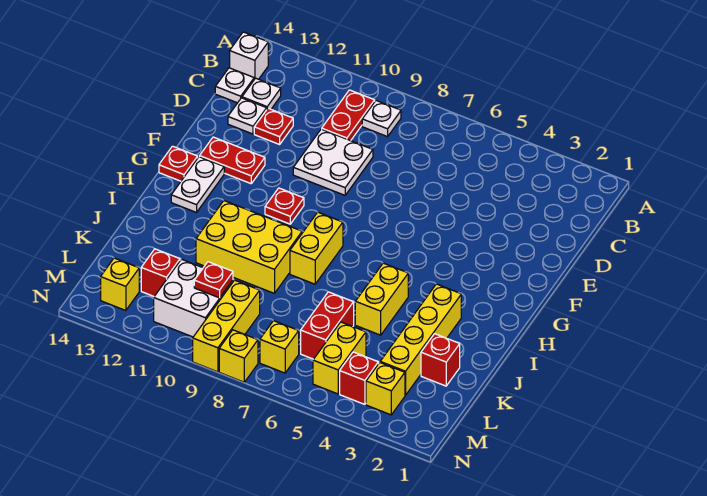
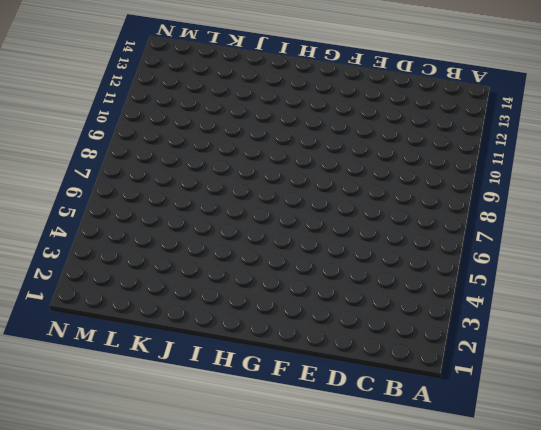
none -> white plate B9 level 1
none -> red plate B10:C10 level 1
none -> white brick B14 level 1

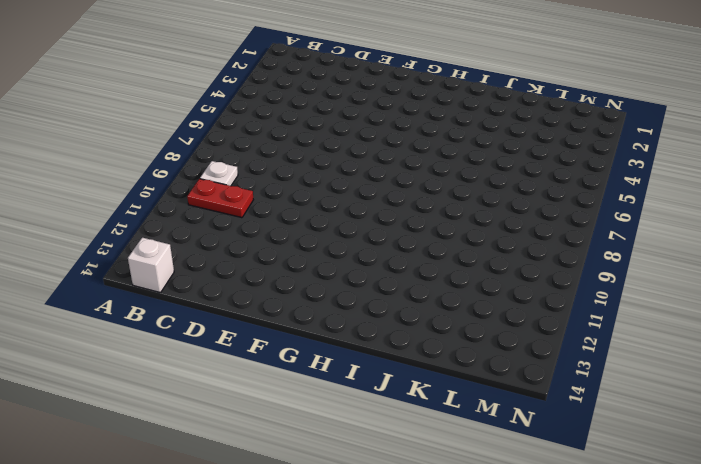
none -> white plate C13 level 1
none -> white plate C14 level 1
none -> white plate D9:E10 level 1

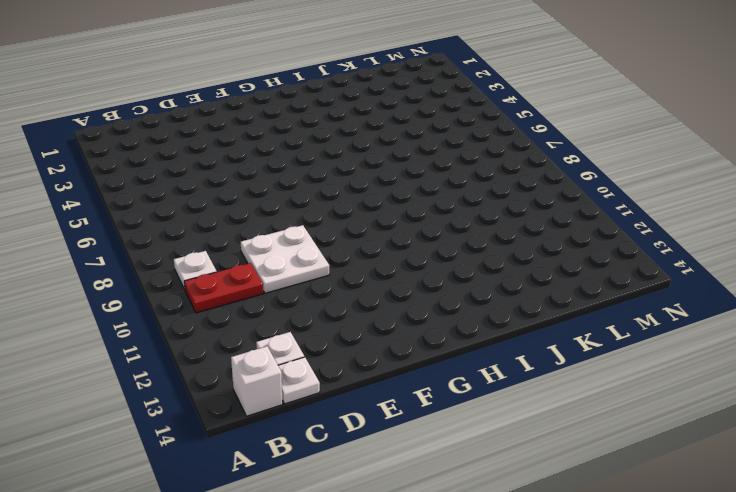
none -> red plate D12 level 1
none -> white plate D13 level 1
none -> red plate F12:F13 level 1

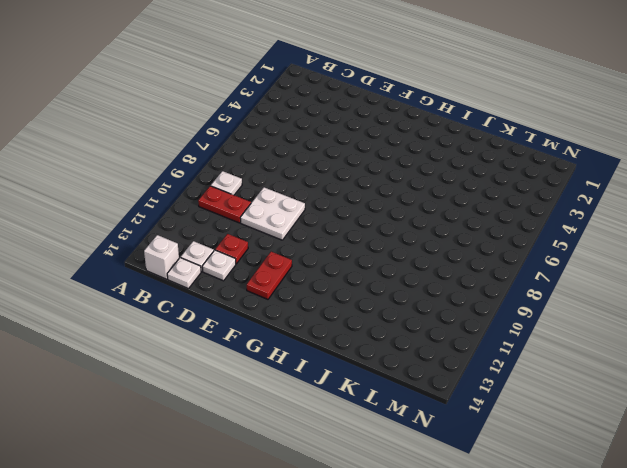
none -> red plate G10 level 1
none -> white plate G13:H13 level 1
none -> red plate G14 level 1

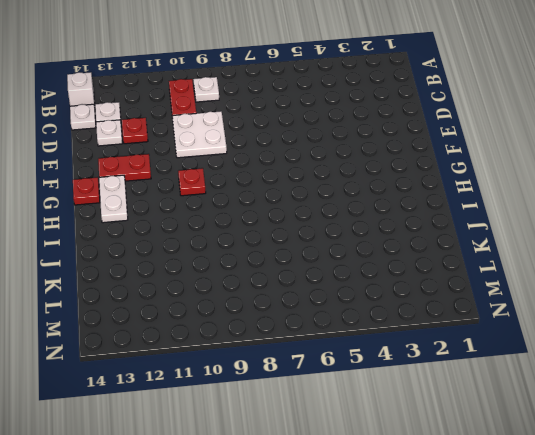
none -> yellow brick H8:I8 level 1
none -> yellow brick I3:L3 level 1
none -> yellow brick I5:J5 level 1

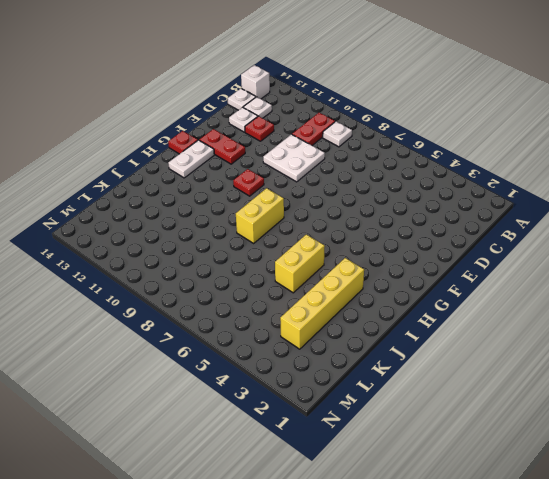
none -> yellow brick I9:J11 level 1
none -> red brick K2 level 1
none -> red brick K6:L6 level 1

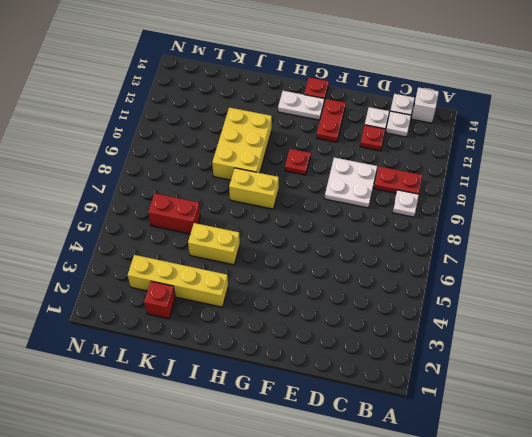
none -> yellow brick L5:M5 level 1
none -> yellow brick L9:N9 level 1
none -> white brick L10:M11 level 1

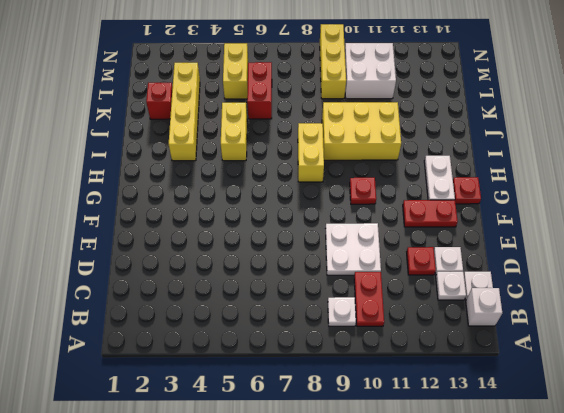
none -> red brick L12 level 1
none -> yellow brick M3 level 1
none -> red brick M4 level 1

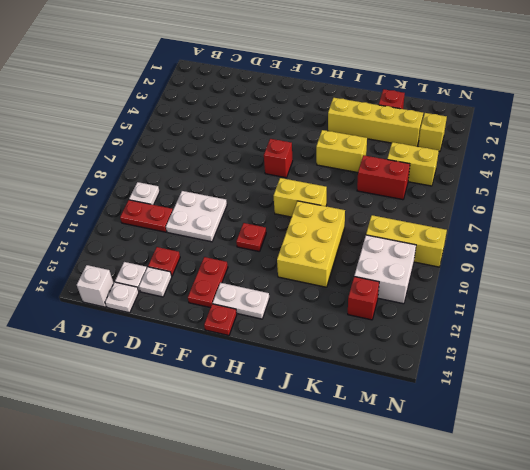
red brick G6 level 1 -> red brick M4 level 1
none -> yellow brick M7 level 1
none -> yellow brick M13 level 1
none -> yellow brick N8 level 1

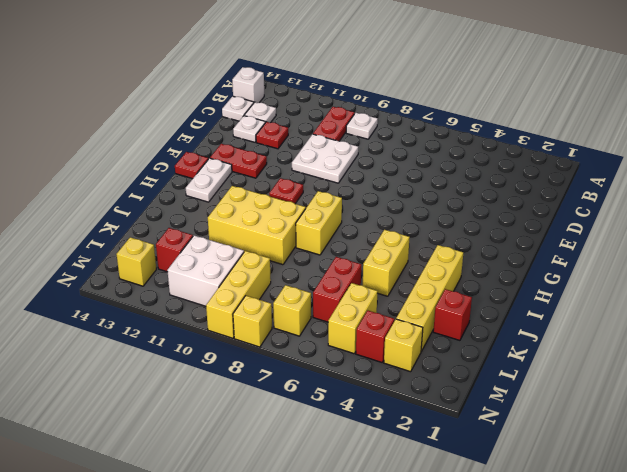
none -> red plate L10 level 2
###
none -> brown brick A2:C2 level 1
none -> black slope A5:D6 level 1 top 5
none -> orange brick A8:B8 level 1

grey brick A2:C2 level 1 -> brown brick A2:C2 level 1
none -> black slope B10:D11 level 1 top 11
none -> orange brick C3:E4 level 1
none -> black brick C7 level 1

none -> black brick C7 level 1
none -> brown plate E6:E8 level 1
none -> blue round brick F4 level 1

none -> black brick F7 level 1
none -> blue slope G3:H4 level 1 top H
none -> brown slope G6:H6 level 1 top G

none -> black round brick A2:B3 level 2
###
What to produce: Using the entries above, transcribe exactly from the line that has "none -> white plate D9:E10 level 1" through the line that has "none -> yellow brick M3 level 1". Pictures are dropped.

Expected answer:
none -> white plate D9:E10 level 1

none -> red plate D12 level 1
none -> white plate D13 level 1
none -> red plate F12:F13 level 1

none -> red plate G10 level 1
none -> white plate G13:H13 level 1
none -> red plate G14 level 1

none -> yellow brick H8:I8 level 1
none -> yellow brick I3:L3 level 1
none -> yellow brick I5:J5 level 1

none -> yellow brick I9:J11 level 1
none -> red brick K2 level 1
none -> red brick K6:L6 level 1

none -> yellow brick L5:M5 level 1
none -> yellow brick L9:N9 level 1
none -> white brick L10:M11 level 1

none -> red brick L12 level 1
none -> yellow brick M3 level 1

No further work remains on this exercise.